_What is needed:_ Your task is to write out every line of the data exactly. Drop the pictures.

(Beginning of Excerpted data)

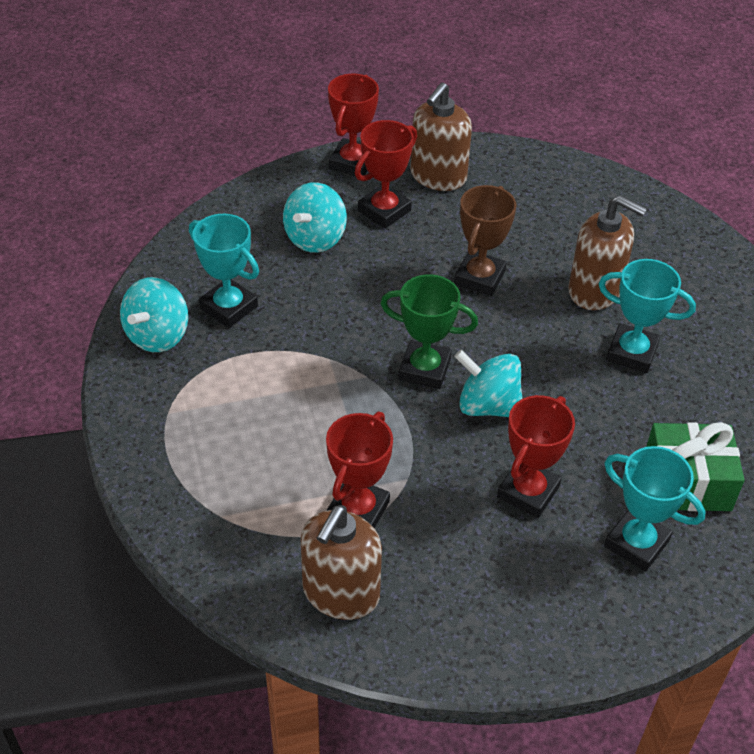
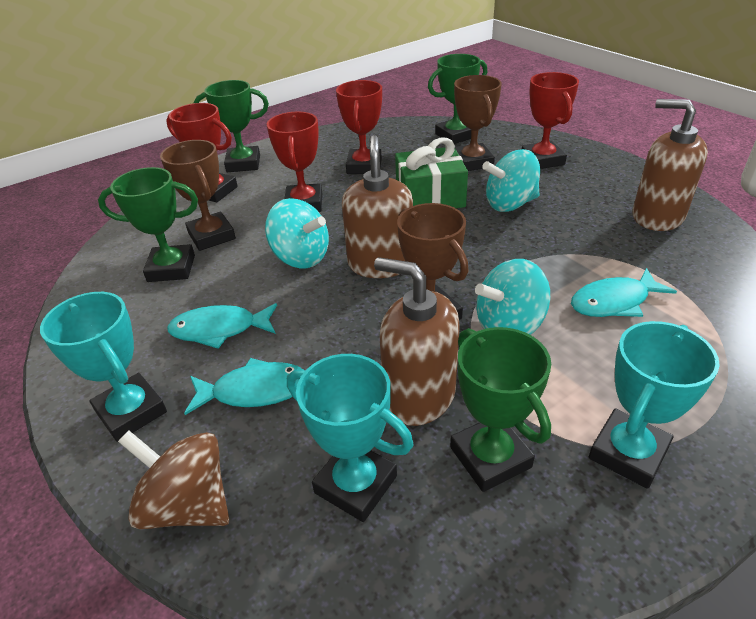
brown spinning top: 0 -> 1
brown trophy: 1 -> 3
green trophy: 1 -> 4
turquoise fish: 0 -> 3

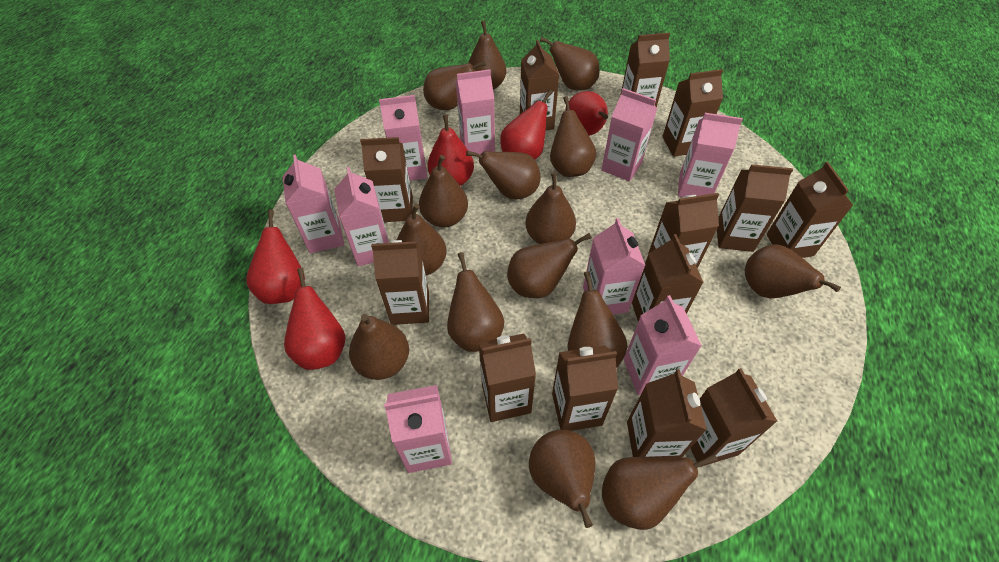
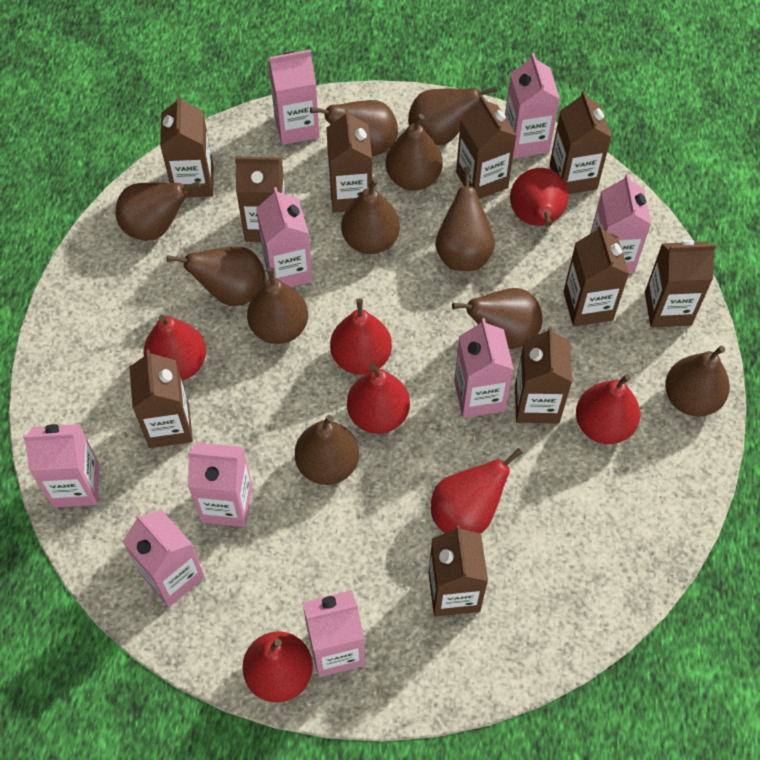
brown carton: 13 -> 10
brown pear: 15 -> 11
red pear: 5 -> 7

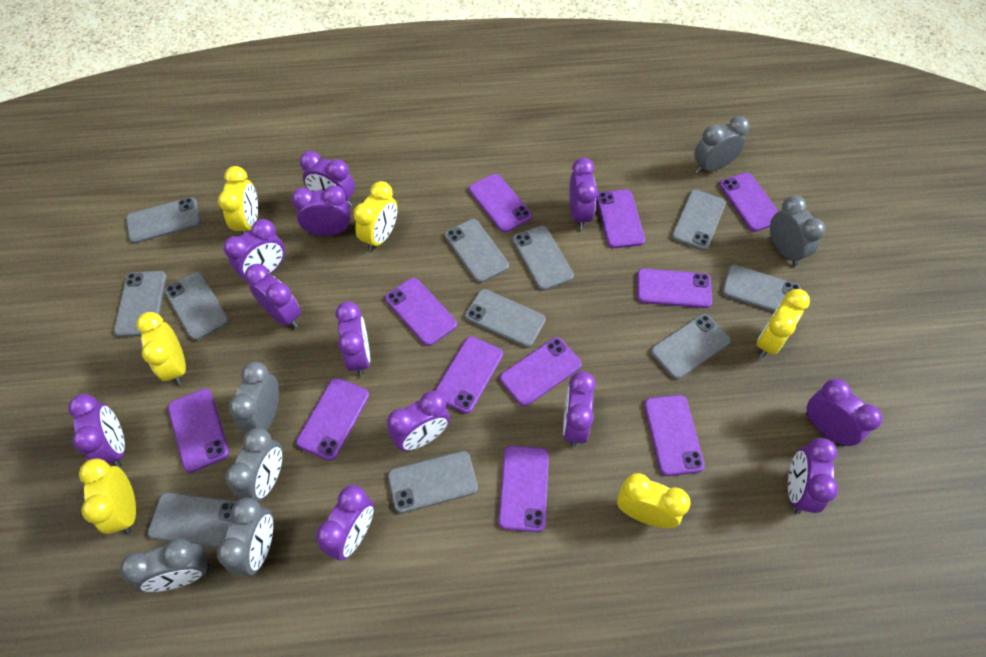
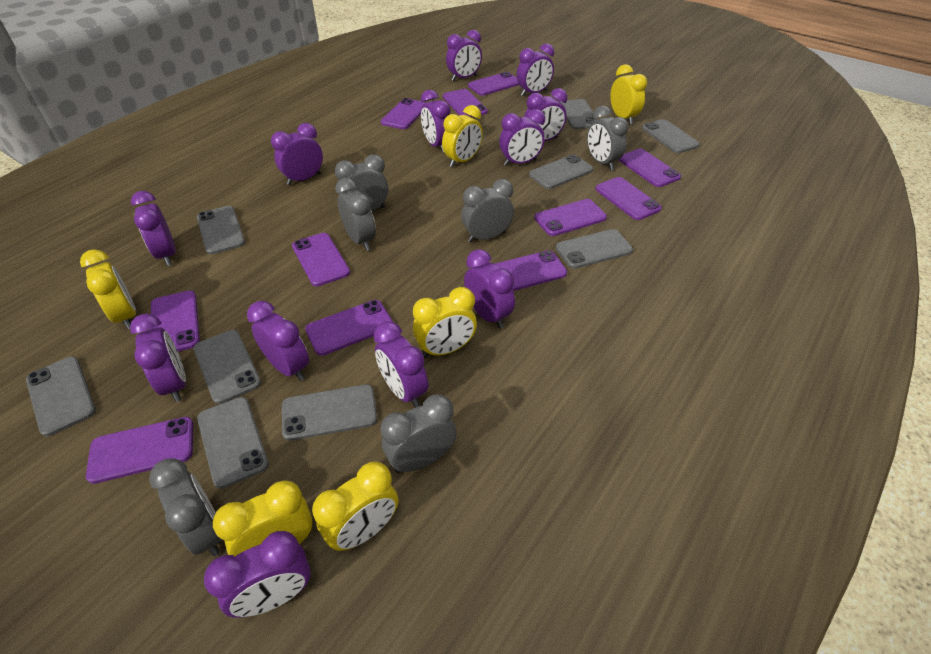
grey phone: 11 -> 9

(End of Excerpted data)

_Output for this exercise:_
brown spinning top: 0 -> 1
brown trophy: 1 -> 3
green trophy: 1 -> 4
turquoise fish: 0 -> 3

brown carton: 13 -> 10
brown pear: 15 -> 11
red pear: 5 -> 7

grey phone: 11 -> 9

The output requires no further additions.